__Problem statement__: Below are some records; quote exactly the lines from the one that contains "camera: 30 degrees right, 0 degrees up" through the one that contains "orange_flower_vase (2nd from left) => nothing", inclusive, and no others.

__Source records__:
*** Begin section ***

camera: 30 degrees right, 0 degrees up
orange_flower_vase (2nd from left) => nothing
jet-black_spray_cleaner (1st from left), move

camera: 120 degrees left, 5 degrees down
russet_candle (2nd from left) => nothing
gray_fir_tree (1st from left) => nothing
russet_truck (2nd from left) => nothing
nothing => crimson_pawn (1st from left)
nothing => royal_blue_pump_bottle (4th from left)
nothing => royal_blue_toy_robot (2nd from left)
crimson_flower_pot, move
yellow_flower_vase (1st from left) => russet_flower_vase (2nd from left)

*** End section ***
*** Begin section ***

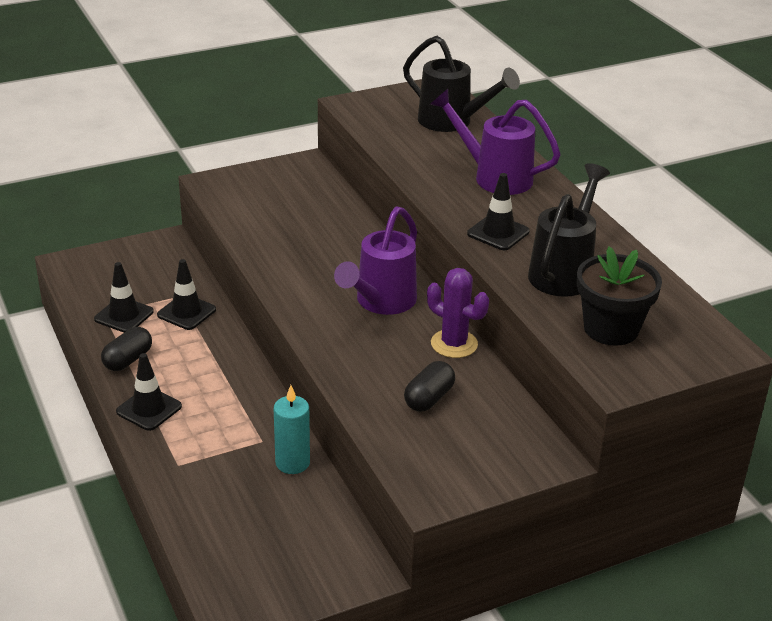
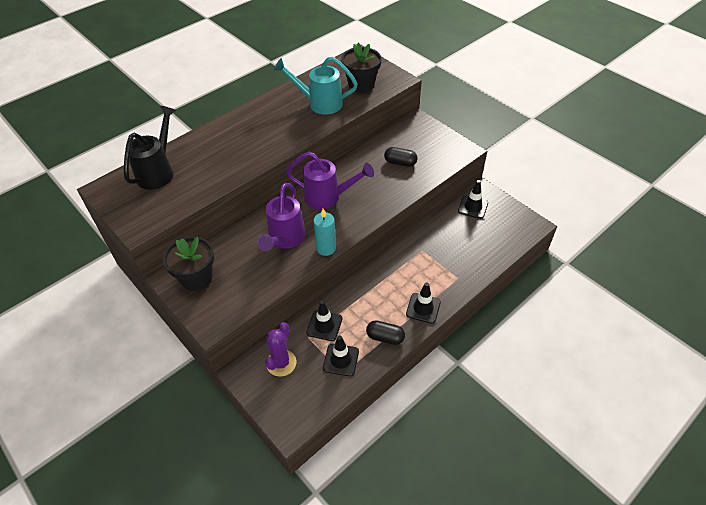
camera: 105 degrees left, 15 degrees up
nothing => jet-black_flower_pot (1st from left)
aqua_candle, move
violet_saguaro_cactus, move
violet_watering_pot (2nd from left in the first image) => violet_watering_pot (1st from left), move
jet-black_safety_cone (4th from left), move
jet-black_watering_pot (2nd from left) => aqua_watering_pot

*** End section ***

__Solution to this task__:
camera: 30 degrees right, 0 degrees up
orange_flower_vase (2nd from left) => nothing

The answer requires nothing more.